EXERCISE GOAL: Provide only the number of lines below that contain the word "from".

DATA SHOWN:

= Beginning of Section =

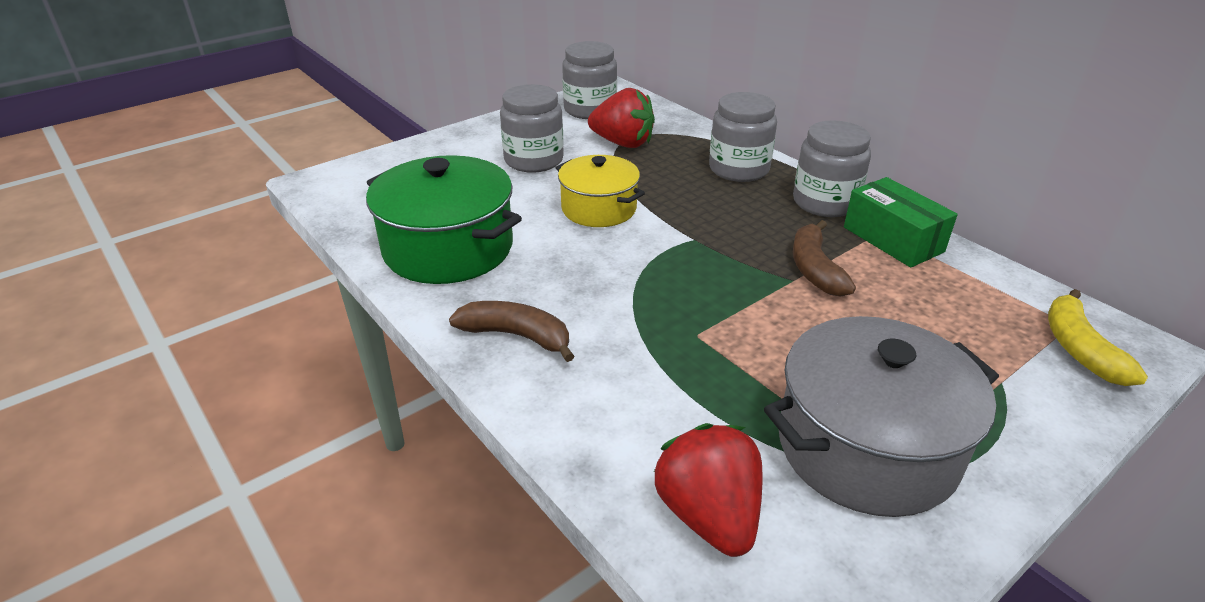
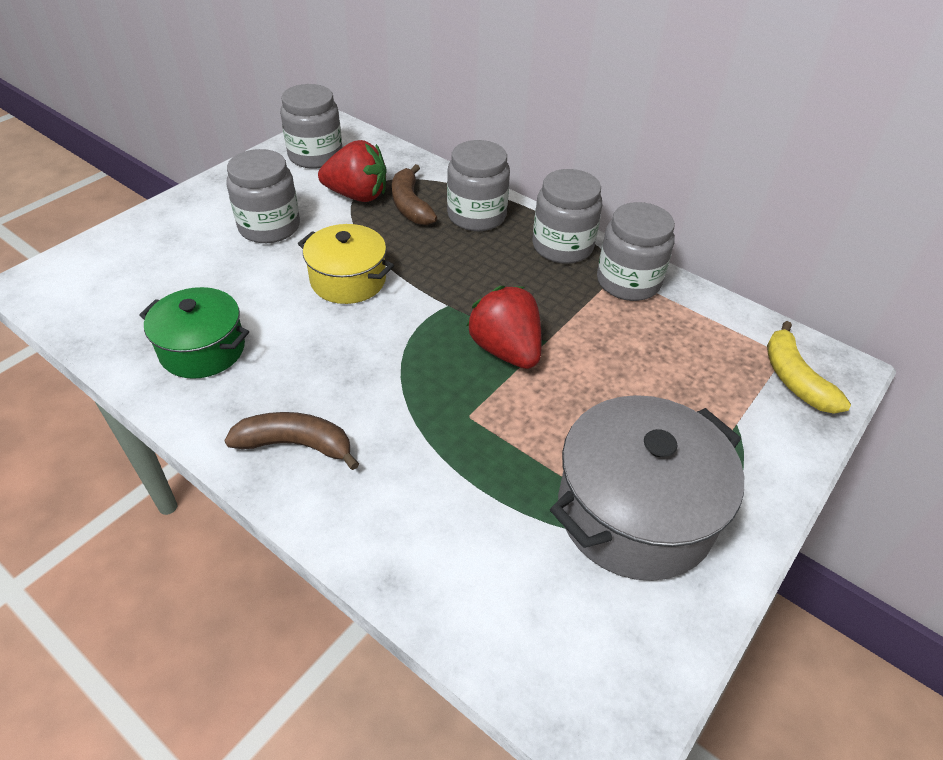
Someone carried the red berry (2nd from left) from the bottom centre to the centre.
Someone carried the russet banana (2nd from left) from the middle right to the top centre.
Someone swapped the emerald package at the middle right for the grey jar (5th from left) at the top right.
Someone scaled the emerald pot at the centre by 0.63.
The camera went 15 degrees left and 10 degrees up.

= End of Section =

TASK OUTPUT: 3